[RECORD EXTRACTS Boundary: Start]

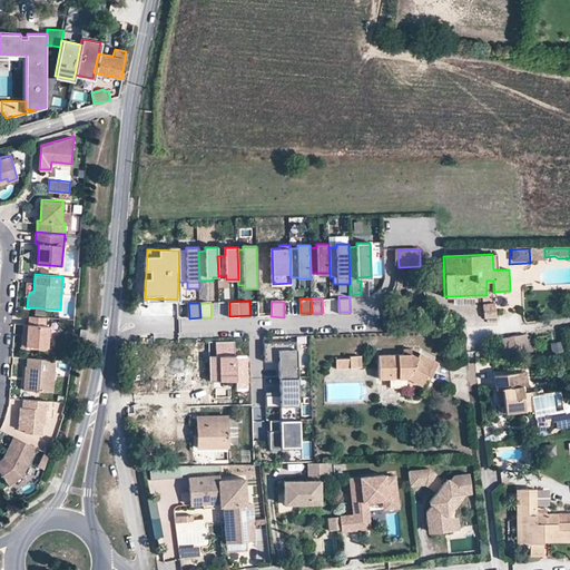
[(188,318),(188,304),(178,304),(178,318),(188,318)]
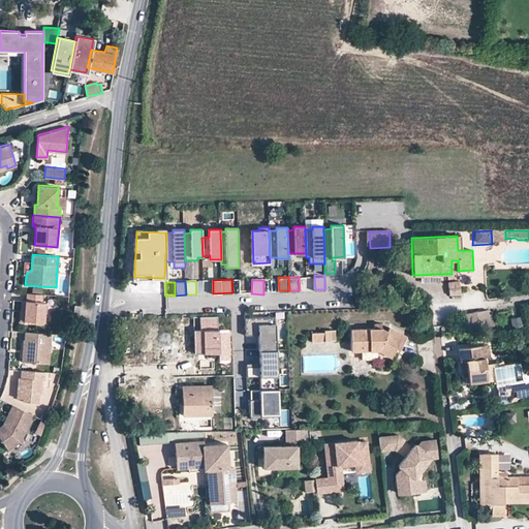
[(466,300),(466,284),(460,284),(450,284),(450,294),(452,300),(466,300)]
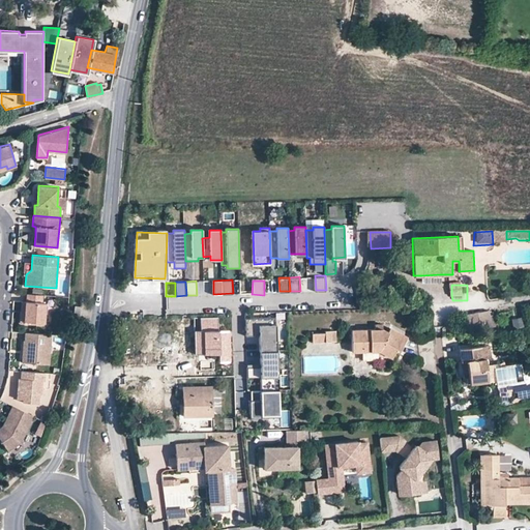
[(42,294),(28,293),(27,300),(26,300),(25,312),(21,312),(20,322),(45,324),(46,302),(42,302),(42,294)]
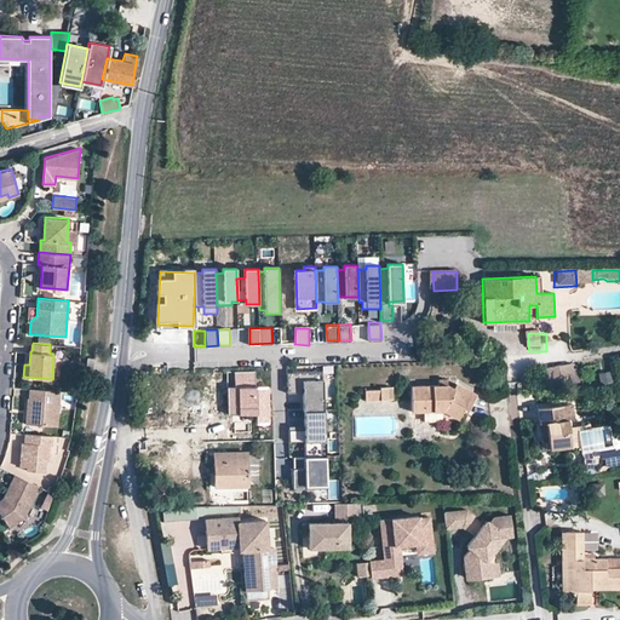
[(568,366),(558,367),(561,383),(569,383),(568,366)]
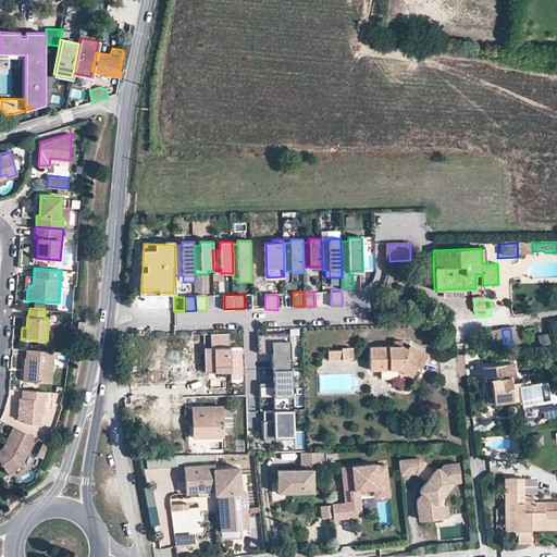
[(288,332),(257,332),(257,345),(262,345),(262,351),(271,351),(271,368),(272,367),(289,367),(288,332)]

[RECORD EXTRACTS Boundary: End]

# WHAT YOU NEED TO DO:
Reprint all the data above verbatim, excluding pictures.

# EXERCISE OUTPUT:
[(188,318),(188,304),(178,304),(178,318),(188,318)]
[(466,300),(466,284),(460,284),(450,284),(450,294),(452,300),(466,300)]
[(42,294),(28,293),(27,300),(26,300),(25,312),(21,312),(20,322),(45,324),(46,302),(42,302),(42,294)]
[(568,366),(558,367),(561,383),(569,383),(568,366)]
[(288,332),(257,332),(257,345),(262,345),(262,351),(271,351),(271,368),(272,367),(289,367),(288,332)]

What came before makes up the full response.